§ **What is expected**
Print the records below exactly, omitting all pictures.

[Coordinate change listings]
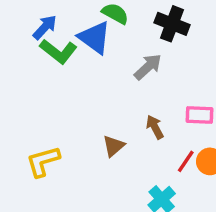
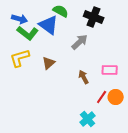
blue arrow: (45, 27) -> (20, 19), turned 63
brown triangle: (114, 146) -> (49, 63), moved
yellow L-shape: (43, 161) -> (20, 58), moved

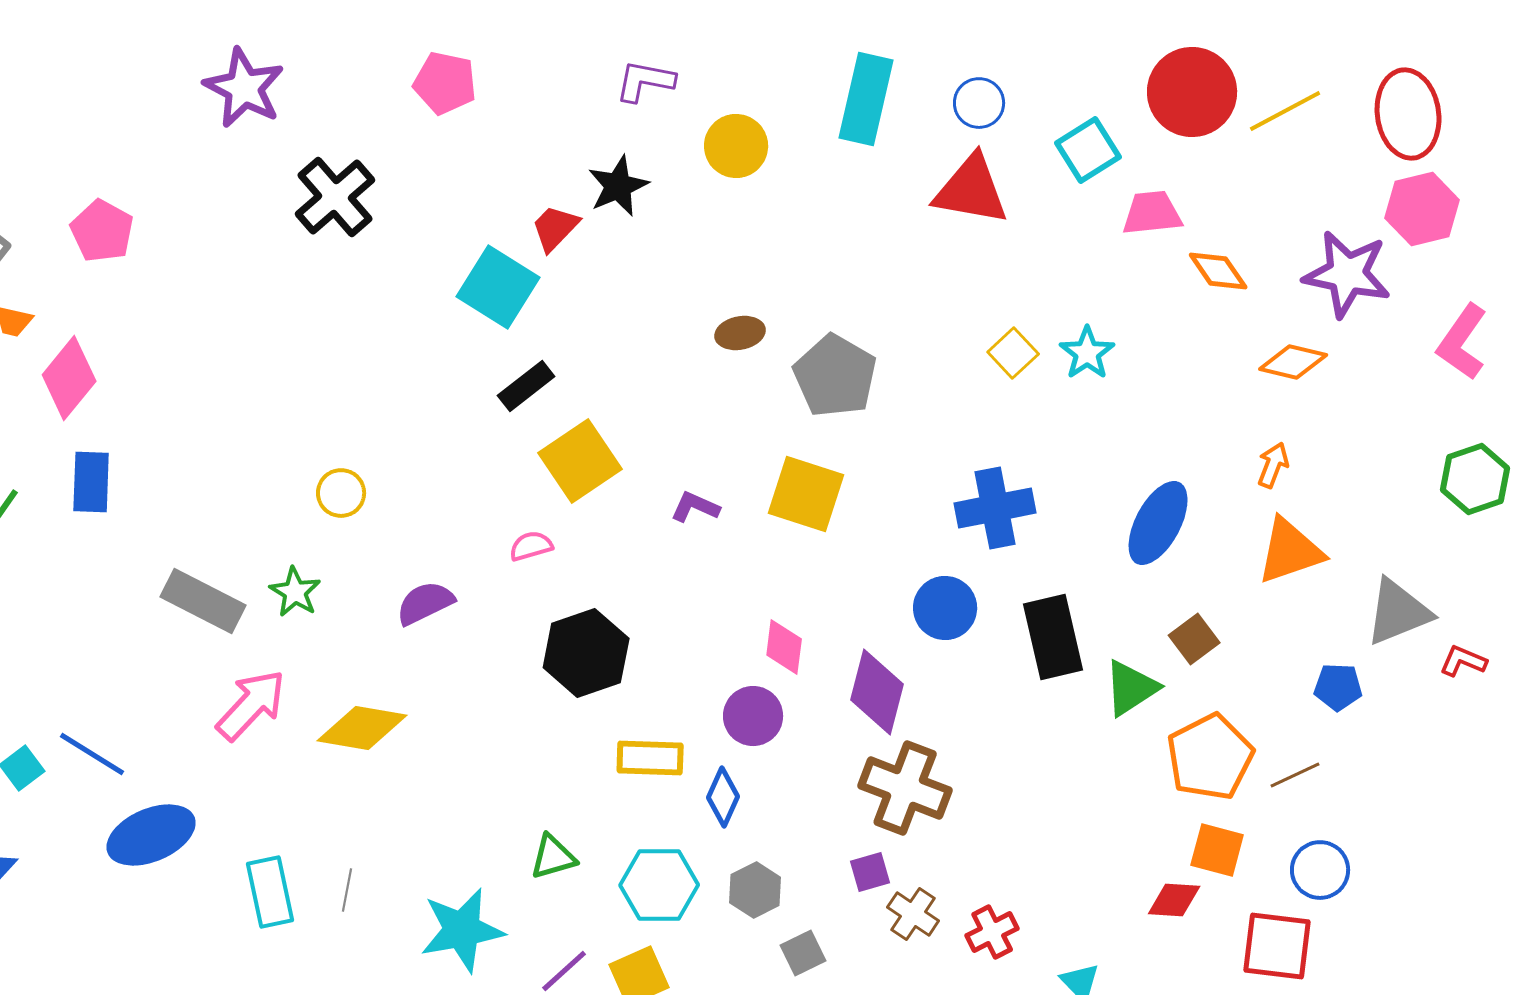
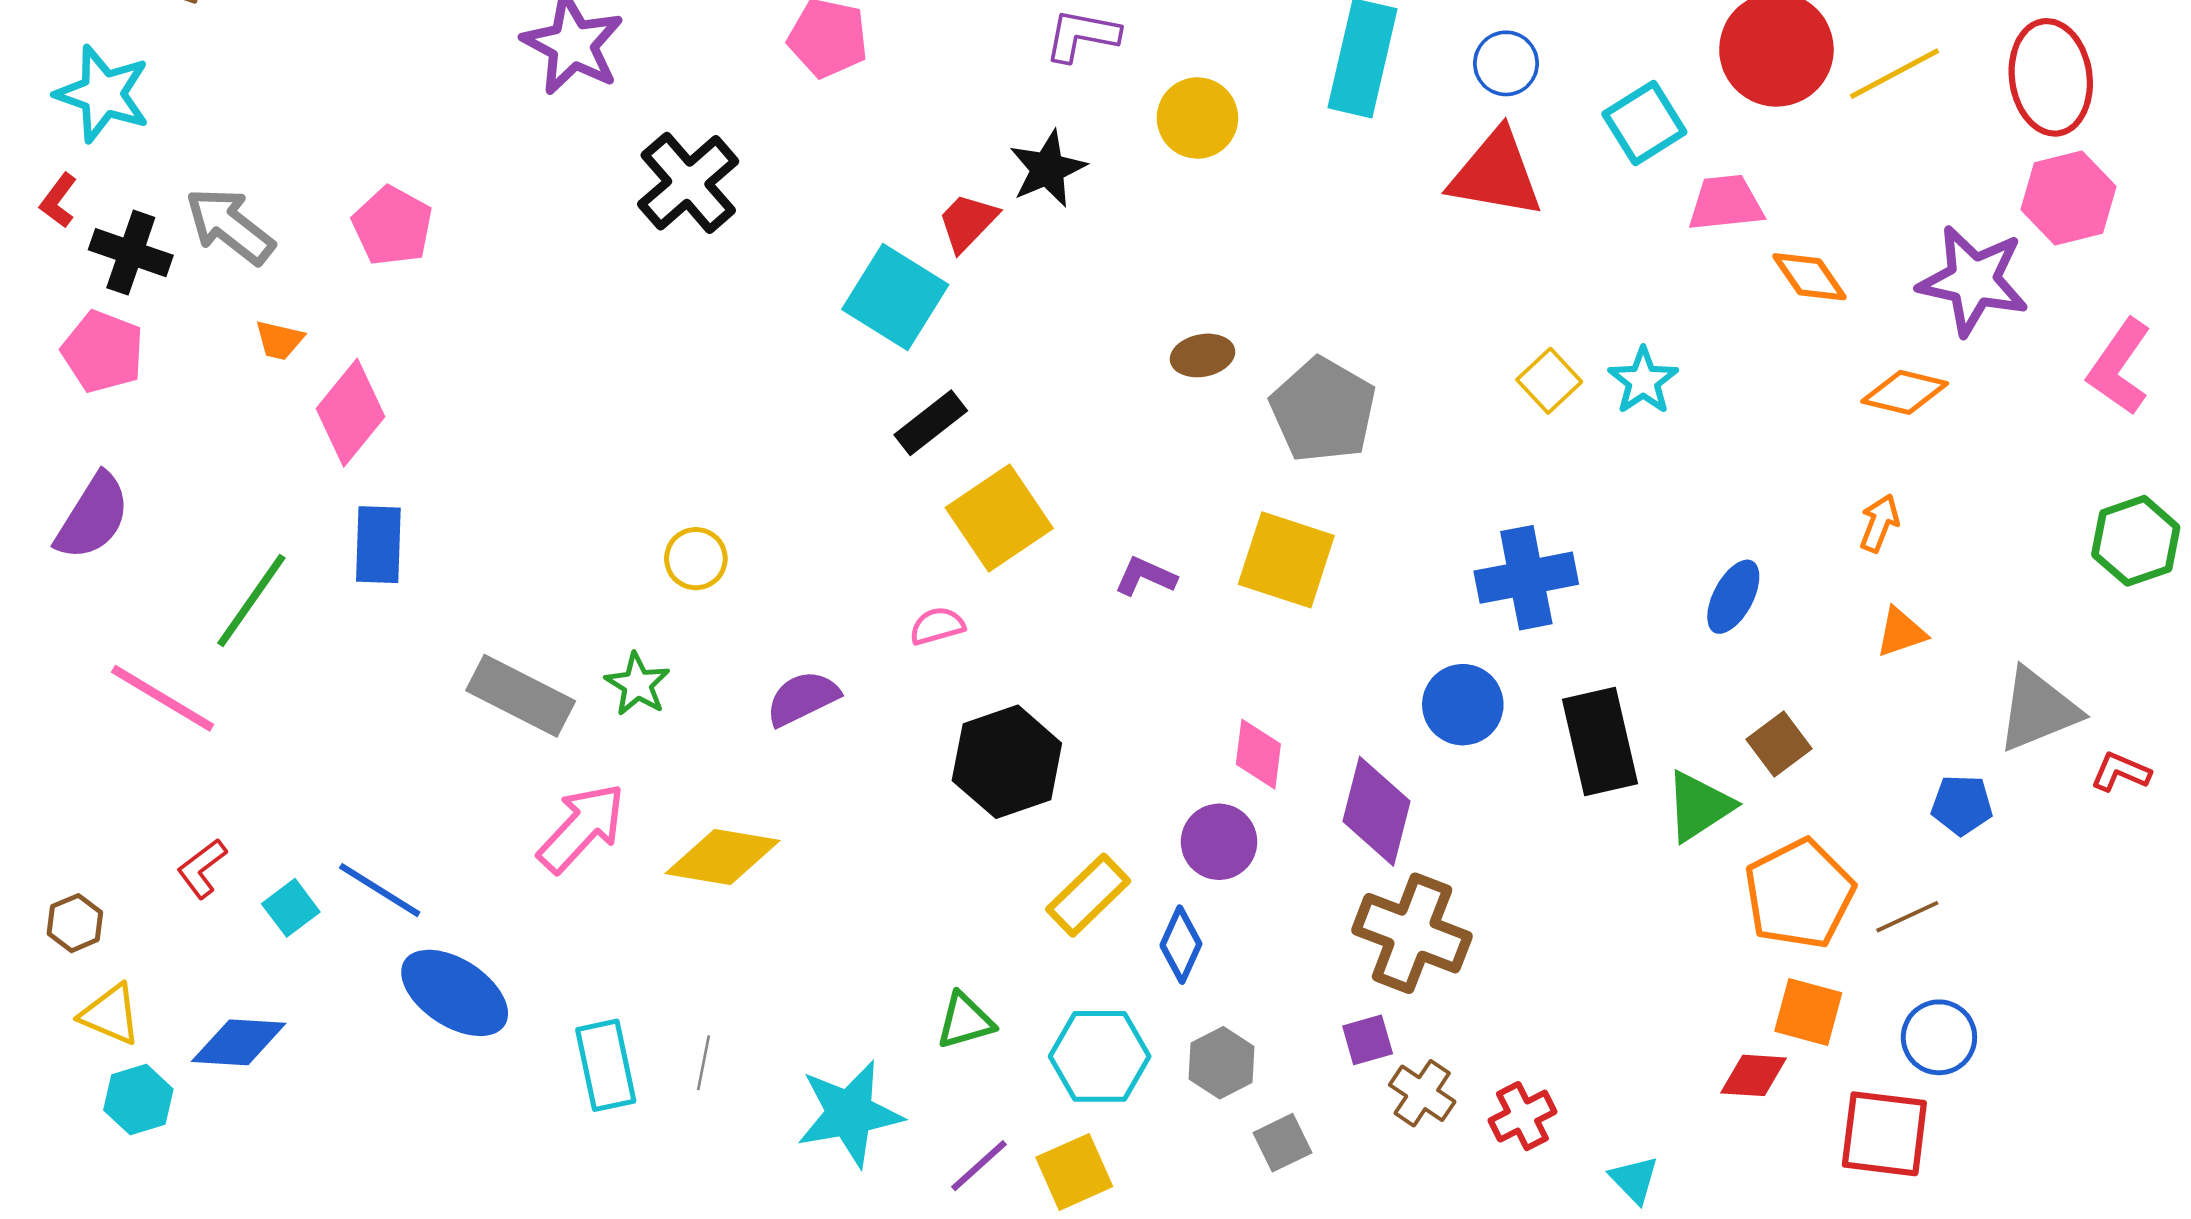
blue ellipse: (1158, 523) -> (1733, 597), size x0.7
orange triangle: (1290, 551) -> (1901, 632), size x0.6
yellow rectangle: (650, 758) -> (1088, 895), turned -46
blue ellipse: (151, 835) -> (455, 993), turned 56

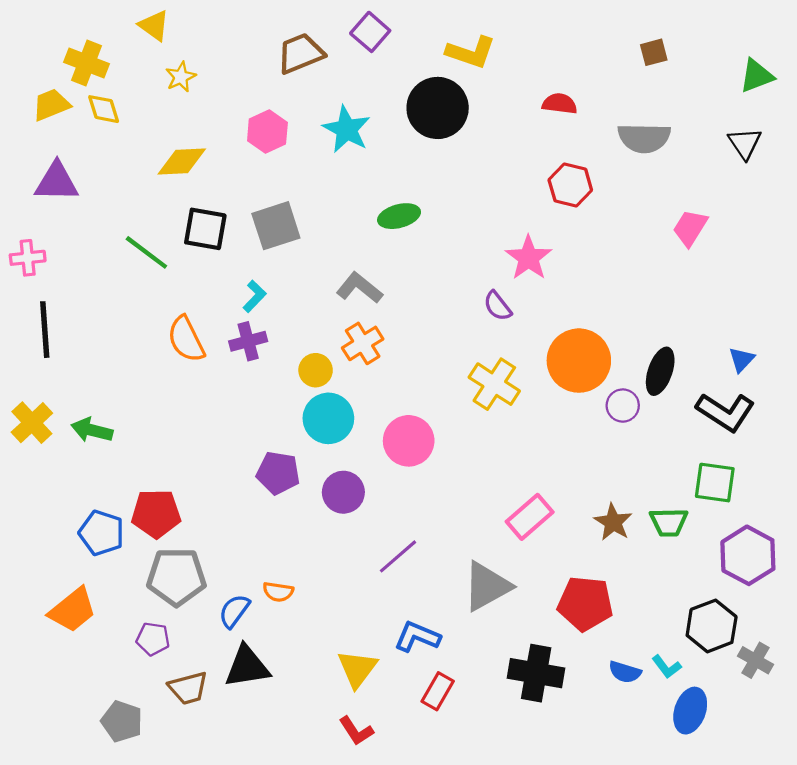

§ **Written solution**
blue arrow: (45, 27) -> (20, 19), turned 63
brown triangle: (114, 146) -> (49, 63), moved
yellow L-shape: (43, 161) -> (20, 58), moved

blue ellipse: (1158, 523) -> (1733, 597), size x0.7
orange triangle: (1290, 551) -> (1901, 632), size x0.6
yellow rectangle: (650, 758) -> (1088, 895), turned -46
blue ellipse: (151, 835) -> (455, 993), turned 56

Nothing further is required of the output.